*** Opening Records for this exercise ***
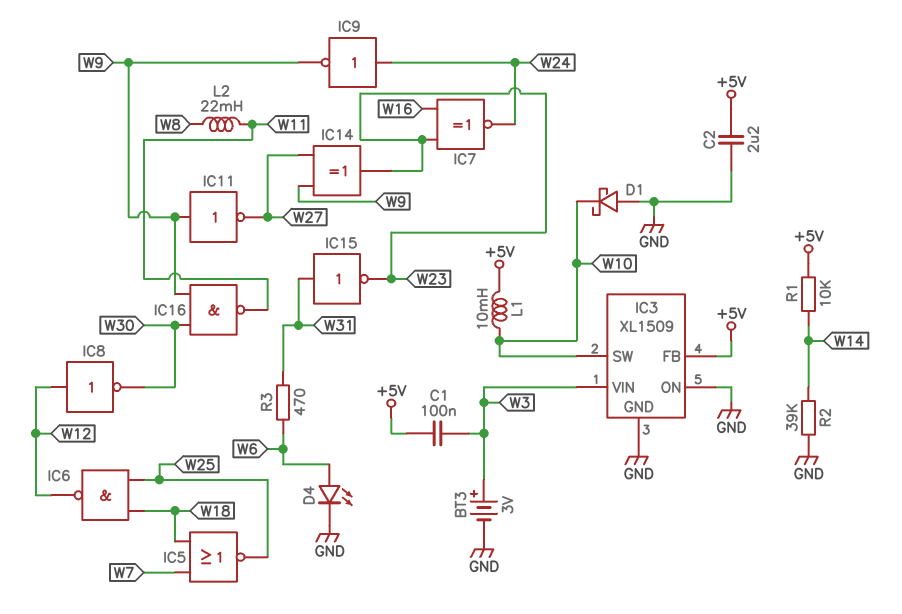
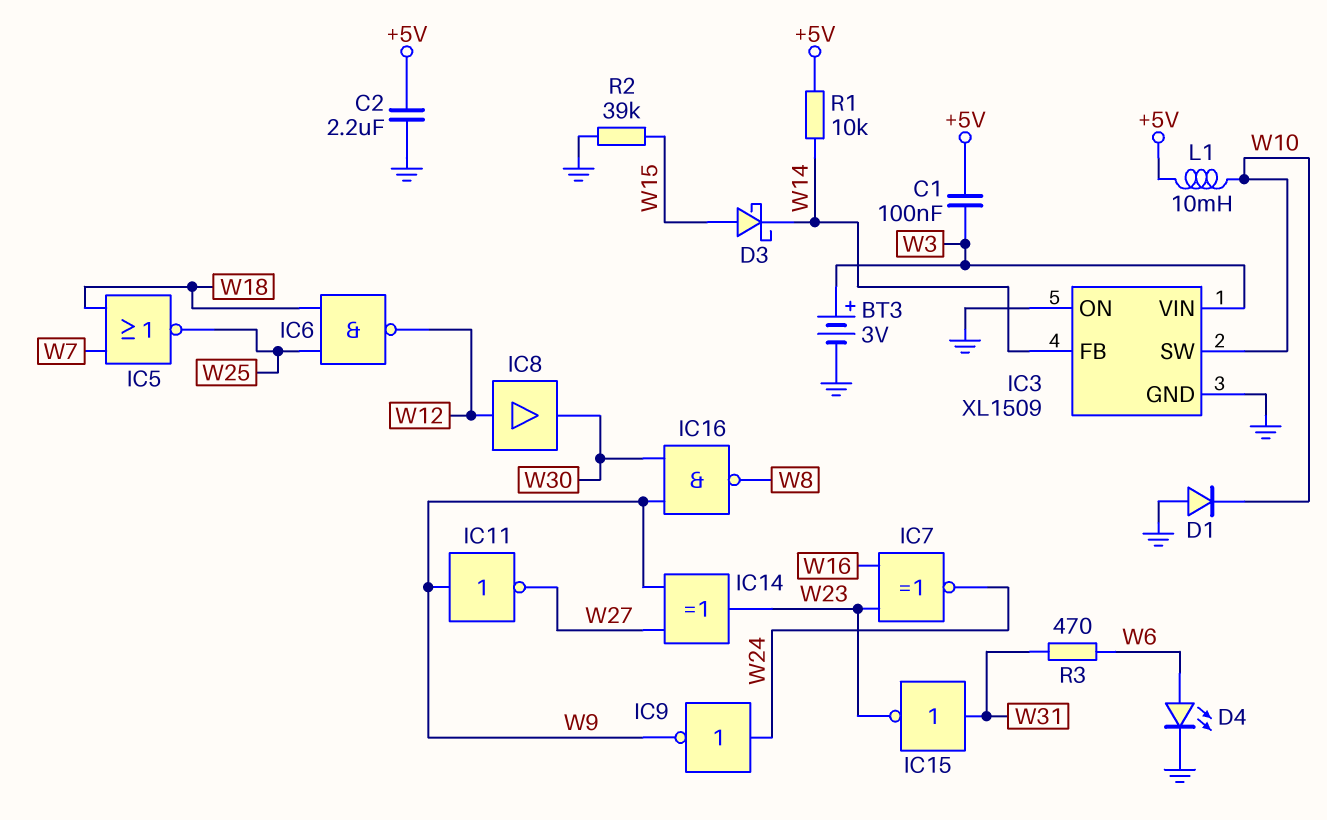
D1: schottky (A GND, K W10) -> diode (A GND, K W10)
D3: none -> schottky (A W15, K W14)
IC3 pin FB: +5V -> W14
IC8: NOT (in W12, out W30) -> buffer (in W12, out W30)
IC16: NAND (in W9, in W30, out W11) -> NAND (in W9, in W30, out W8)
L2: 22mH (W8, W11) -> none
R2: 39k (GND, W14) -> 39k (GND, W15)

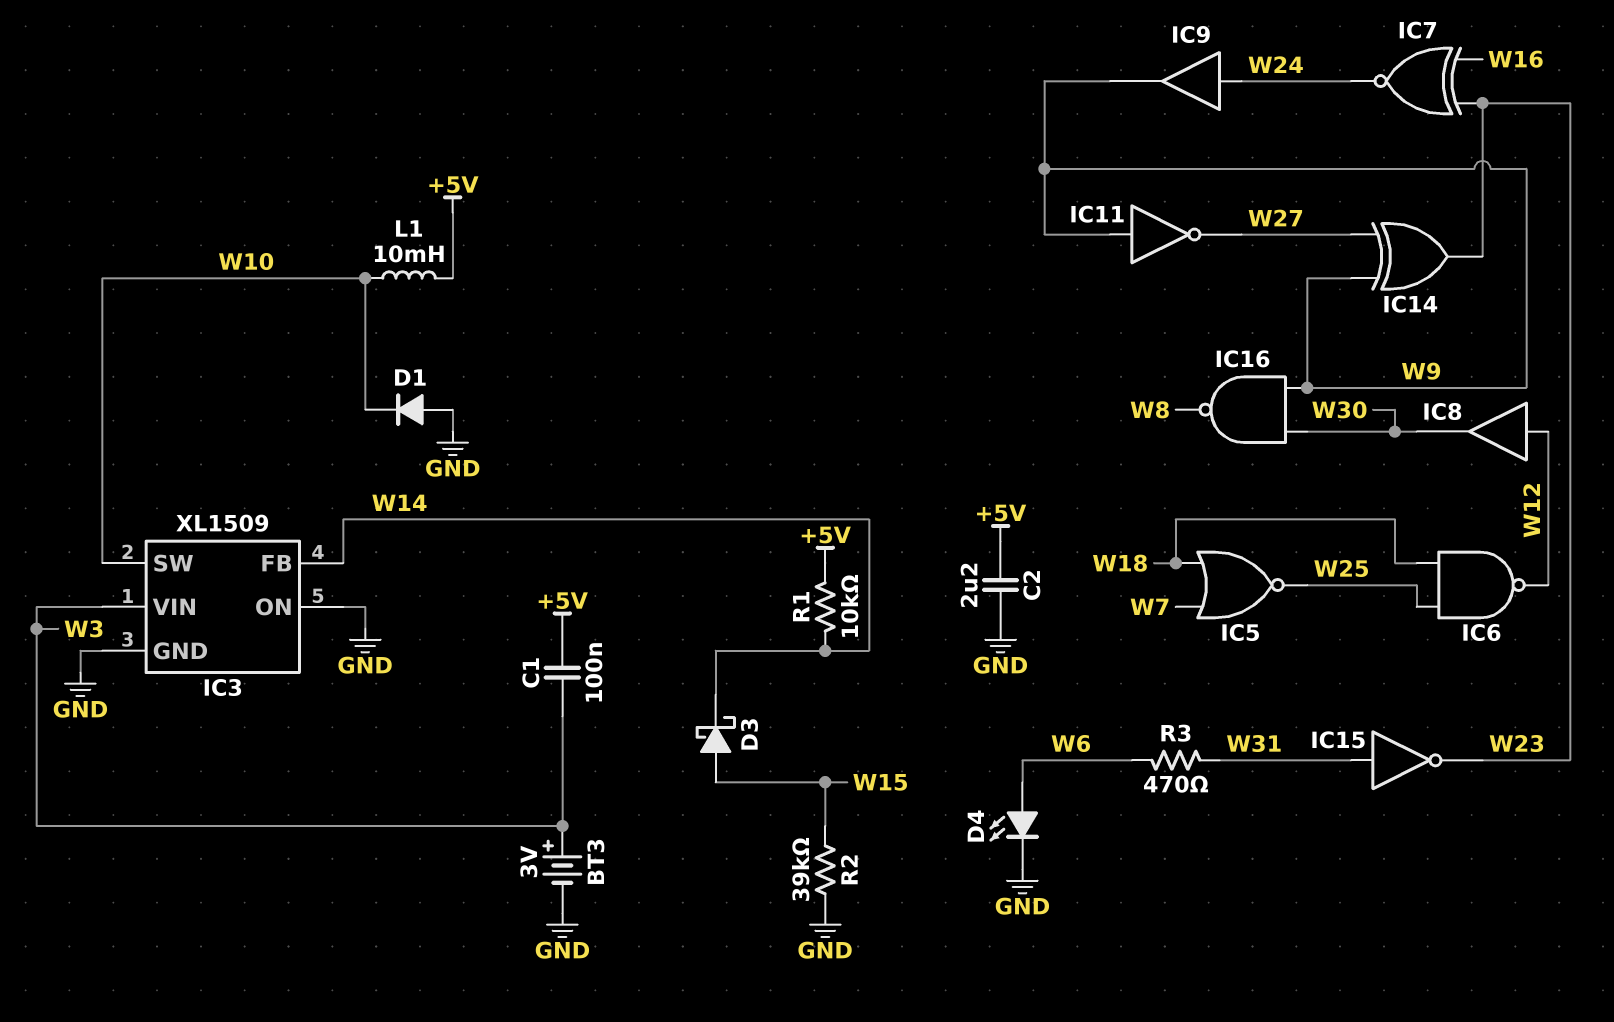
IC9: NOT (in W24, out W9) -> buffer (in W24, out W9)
*** Closing Records for this exercise ***
**About this task**: Could you repeat the entries word for word, skipping the pictures they contain?

**Task response**:
D1: schottky (A GND, K W10) -> diode (A GND, K W10)
D3: none -> schottky (A W15, K W14)
IC3 pin FB: +5V -> W14
IC8: NOT (in W12, out W30) -> buffer (in W12, out W30)
IC16: NAND (in W9, in W30, out W11) -> NAND (in W9, in W30, out W8)
L2: 22mH (W8, W11) -> none
R2: 39k (GND, W14) -> 39k (GND, W15)

IC9: NOT (in W24, out W9) -> buffer (in W24, out W9)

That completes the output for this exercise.